*** Opening Data section ***
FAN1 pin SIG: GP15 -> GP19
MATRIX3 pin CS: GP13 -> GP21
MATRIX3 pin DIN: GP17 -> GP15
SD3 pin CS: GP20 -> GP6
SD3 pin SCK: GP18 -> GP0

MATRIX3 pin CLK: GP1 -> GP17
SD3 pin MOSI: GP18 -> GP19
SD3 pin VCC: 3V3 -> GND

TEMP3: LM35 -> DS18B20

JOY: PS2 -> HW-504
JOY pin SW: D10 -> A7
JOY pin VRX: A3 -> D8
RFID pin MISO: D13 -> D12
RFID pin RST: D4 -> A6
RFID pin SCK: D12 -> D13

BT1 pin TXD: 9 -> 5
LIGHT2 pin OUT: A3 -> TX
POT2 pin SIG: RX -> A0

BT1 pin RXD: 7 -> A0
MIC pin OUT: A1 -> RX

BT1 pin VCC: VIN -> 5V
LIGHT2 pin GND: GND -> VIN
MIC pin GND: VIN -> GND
*** Closing Data section ***
Exercise brief: Check each line of the entries for the string "RFID". Copy the lines that have it.

Problem solution:
RFID pin MISO: D13 -> D12
RFID pin RST: D4 -> A6
RFID pin SCK: D12 -> D13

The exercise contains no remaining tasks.